**GOAL OF THE EXERCISE**
Compute how many lines in the data below hold the word "PULSE", then report that number with nothing else.

(Before-and-after change data)
━━━

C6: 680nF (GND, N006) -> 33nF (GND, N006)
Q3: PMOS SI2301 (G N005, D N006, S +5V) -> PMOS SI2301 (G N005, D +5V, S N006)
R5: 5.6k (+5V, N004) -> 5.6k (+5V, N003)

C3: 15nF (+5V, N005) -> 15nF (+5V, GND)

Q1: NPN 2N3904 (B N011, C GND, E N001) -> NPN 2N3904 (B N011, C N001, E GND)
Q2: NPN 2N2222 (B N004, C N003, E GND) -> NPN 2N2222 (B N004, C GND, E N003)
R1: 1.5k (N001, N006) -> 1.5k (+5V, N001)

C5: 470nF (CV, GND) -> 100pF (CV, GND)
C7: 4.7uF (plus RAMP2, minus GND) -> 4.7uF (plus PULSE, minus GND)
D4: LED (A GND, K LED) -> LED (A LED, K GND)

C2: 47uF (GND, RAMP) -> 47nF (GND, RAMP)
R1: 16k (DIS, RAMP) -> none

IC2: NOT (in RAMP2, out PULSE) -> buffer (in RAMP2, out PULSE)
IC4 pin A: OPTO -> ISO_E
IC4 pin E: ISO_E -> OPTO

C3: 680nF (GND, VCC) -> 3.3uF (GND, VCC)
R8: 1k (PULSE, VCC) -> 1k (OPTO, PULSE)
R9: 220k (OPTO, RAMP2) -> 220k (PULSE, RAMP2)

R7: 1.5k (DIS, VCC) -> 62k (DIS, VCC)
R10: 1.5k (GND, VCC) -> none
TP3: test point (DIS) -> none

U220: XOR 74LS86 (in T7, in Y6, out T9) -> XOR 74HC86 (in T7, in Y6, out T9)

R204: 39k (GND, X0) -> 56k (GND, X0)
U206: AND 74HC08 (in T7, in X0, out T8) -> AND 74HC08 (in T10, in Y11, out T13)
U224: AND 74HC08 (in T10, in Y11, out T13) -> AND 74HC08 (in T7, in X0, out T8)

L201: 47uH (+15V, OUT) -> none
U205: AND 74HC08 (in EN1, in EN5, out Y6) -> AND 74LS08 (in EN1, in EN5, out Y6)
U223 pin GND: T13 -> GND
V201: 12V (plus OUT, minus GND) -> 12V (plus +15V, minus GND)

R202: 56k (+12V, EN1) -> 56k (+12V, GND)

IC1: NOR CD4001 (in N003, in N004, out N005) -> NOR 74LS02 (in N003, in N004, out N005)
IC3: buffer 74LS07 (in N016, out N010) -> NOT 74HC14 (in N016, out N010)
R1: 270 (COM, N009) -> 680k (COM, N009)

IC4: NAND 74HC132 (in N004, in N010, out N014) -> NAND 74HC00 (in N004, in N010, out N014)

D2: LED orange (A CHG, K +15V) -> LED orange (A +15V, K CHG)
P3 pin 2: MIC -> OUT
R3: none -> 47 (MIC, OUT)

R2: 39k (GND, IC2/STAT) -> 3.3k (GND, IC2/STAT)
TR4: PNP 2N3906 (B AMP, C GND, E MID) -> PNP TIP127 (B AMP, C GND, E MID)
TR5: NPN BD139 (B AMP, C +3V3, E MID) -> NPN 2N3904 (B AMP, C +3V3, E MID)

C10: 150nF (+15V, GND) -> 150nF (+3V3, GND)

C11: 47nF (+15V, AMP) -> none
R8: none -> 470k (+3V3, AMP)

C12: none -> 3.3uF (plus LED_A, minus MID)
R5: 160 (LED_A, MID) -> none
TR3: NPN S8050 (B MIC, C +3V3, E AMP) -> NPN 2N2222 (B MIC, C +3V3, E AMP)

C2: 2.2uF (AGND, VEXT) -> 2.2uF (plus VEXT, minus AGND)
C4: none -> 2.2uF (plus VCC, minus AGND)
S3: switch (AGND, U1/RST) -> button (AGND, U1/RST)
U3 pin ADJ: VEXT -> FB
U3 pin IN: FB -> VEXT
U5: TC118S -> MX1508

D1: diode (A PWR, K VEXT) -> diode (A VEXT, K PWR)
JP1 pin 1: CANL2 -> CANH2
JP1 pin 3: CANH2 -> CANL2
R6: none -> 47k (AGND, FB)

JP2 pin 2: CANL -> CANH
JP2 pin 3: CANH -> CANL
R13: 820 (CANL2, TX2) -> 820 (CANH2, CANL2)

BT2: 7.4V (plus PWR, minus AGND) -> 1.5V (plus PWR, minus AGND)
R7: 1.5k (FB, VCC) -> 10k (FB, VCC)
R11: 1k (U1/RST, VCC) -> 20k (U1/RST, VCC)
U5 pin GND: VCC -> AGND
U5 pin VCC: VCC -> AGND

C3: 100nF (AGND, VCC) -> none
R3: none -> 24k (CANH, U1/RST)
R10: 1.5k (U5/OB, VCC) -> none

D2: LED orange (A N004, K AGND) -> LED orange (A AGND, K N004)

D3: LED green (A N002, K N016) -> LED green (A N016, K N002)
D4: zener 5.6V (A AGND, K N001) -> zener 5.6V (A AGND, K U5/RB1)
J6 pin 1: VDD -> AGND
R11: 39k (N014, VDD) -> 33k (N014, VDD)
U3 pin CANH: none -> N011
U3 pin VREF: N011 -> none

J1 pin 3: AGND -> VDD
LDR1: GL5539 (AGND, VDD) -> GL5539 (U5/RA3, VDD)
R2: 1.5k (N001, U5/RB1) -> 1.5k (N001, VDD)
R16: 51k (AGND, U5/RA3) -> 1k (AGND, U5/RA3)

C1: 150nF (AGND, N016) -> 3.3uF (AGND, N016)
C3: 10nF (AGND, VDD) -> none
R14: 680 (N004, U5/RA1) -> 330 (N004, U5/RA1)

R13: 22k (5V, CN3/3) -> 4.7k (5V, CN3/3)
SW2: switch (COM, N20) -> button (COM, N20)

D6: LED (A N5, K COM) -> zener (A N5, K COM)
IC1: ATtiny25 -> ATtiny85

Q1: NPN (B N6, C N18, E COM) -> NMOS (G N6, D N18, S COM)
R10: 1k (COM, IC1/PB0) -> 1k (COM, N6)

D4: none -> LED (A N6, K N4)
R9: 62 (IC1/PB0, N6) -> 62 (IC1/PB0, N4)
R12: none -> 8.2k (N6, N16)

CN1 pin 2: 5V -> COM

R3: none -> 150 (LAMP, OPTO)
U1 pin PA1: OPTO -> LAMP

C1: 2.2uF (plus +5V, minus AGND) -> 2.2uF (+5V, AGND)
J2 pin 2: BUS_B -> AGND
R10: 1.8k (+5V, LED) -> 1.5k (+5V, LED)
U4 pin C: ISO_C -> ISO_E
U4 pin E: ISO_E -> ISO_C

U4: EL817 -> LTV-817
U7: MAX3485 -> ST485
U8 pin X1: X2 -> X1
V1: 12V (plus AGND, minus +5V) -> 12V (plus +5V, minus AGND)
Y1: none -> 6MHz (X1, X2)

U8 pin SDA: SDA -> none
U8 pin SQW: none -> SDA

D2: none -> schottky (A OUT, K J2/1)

━━━

**ANSWER BOX**
4